• **SOURCE DATA**

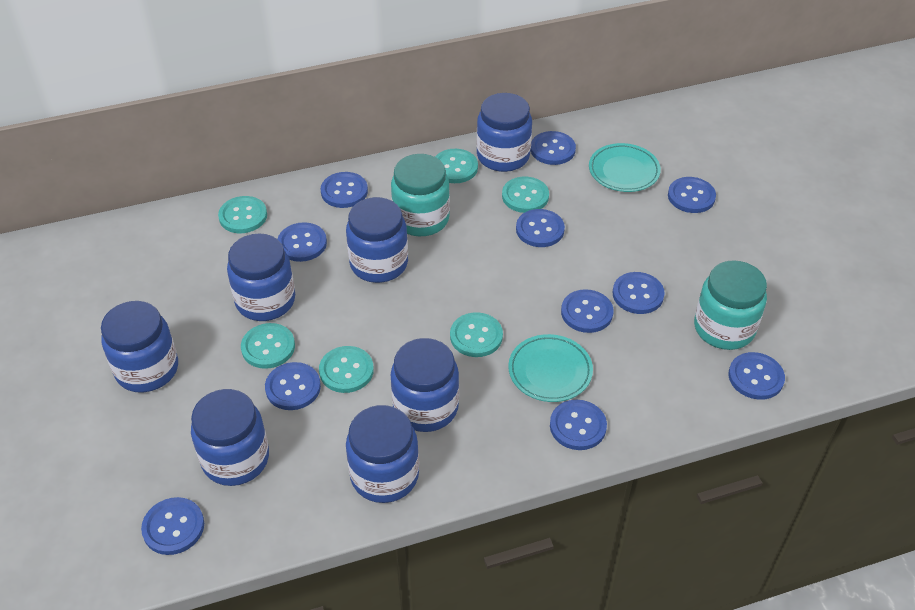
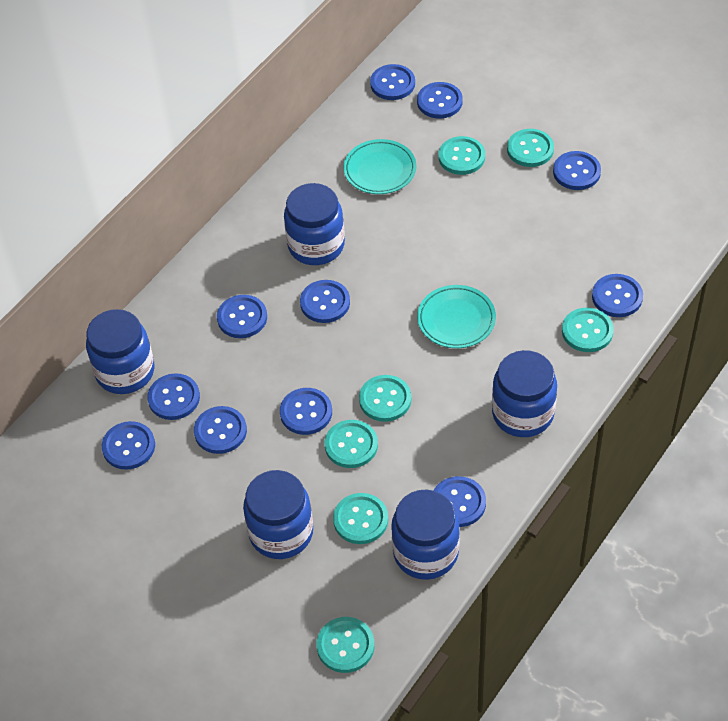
blue jar: 7 -> 5
turquoise button: 6 -> 7
turquoise jar: 2 -> 0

• **REQUIRED WORK**
A faithful copy of all the data above is required, printed exactly and with no pictures.

• **RESPONSE TO THE TASK**
blue jar: 7 -> 5
turquoise button: 6 -> 7
turquoise jar: 2 -> 0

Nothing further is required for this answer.